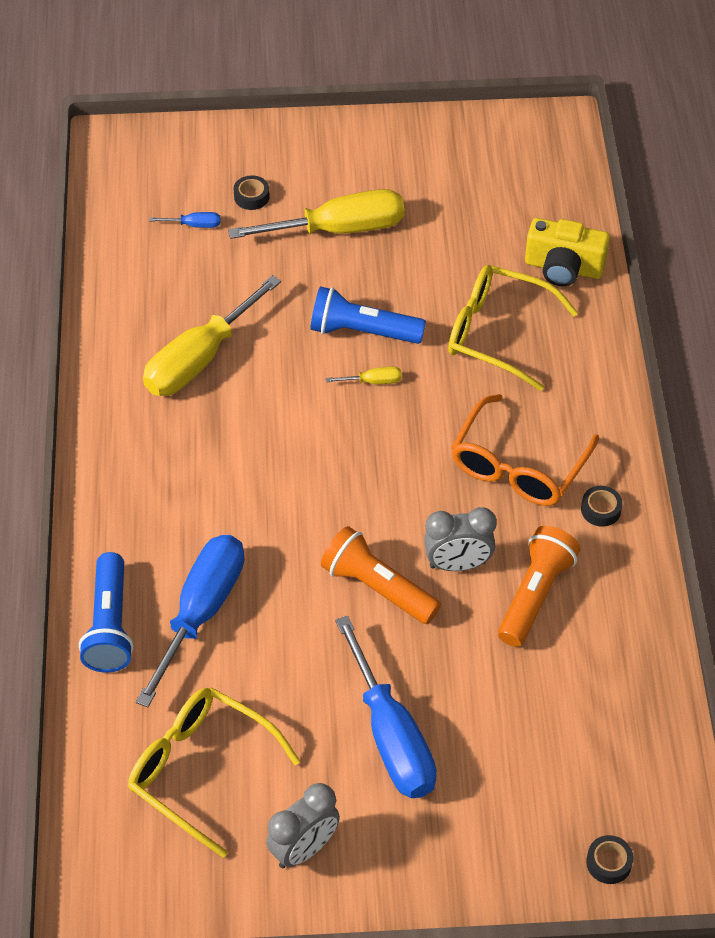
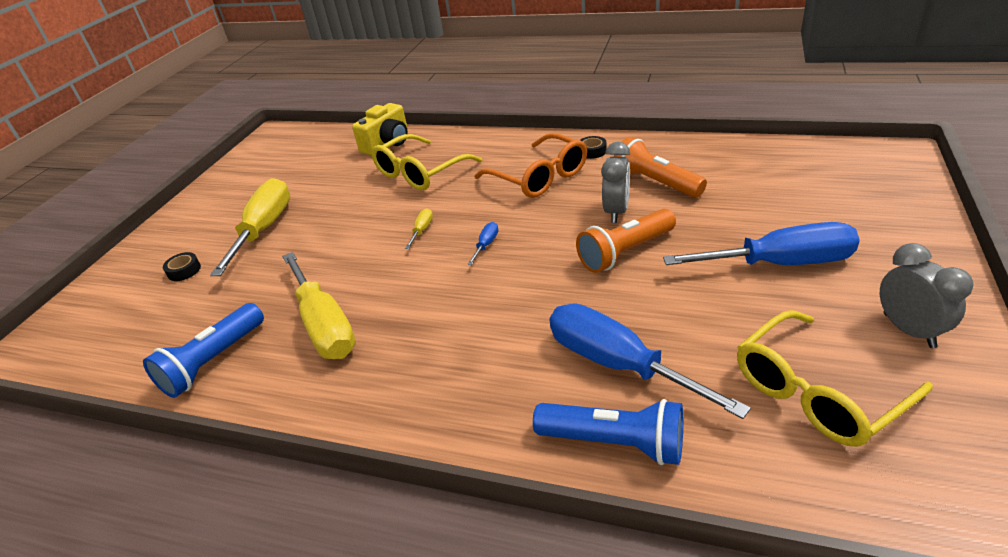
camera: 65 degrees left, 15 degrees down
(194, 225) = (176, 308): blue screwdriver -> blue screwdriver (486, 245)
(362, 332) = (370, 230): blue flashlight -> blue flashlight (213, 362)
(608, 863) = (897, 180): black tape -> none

# # # #

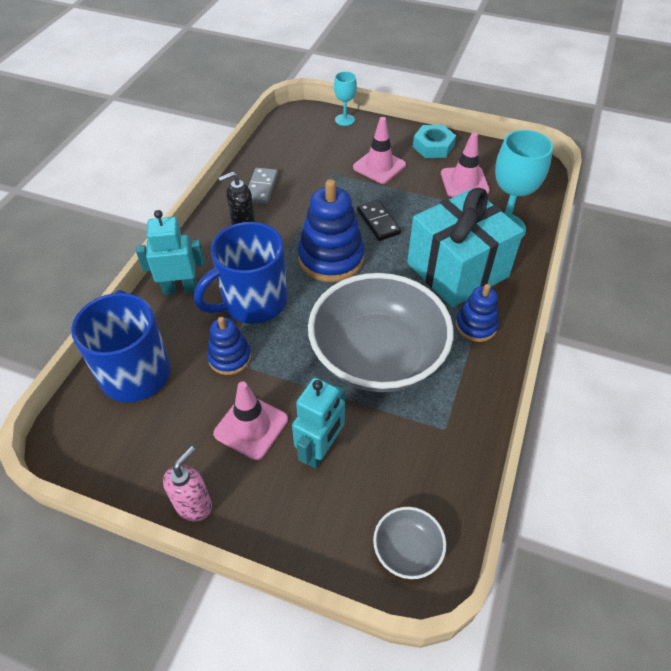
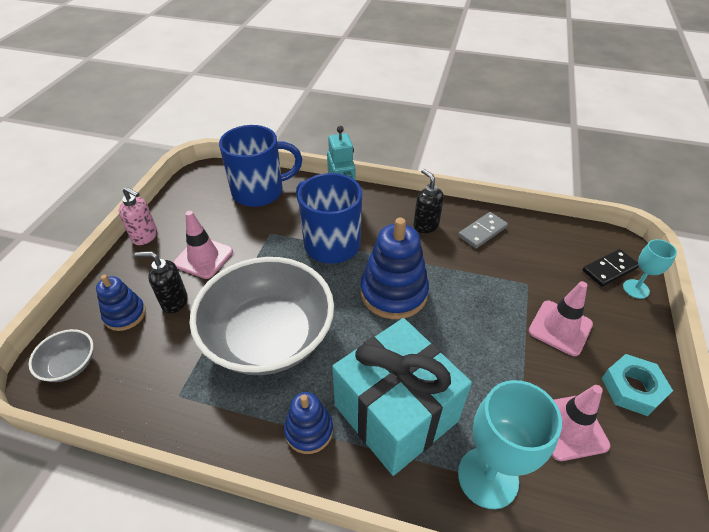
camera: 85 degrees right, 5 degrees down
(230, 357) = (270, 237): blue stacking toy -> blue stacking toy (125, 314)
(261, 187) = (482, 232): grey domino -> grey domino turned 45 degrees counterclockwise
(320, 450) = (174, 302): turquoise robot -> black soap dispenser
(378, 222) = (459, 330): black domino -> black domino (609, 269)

# # # #

Brief » Print only what lies in the material above starting at the line with "camera: 65 degrees left, 15 degrees down" and ending at the line with "(608, 863) = (897, 180): black tape -> none", every line exactly as given.

Solution to this problem »
camera: 65 degrees left, 15 degrees down
(194, 225) = (176, 308): blue screwdriver -> blue screwdriver (486, 245)
(362, 332) = (370, 230): blue flashlight -> blue flashlight (213, 362)
(608, 863) = (897, 180): black tape -> none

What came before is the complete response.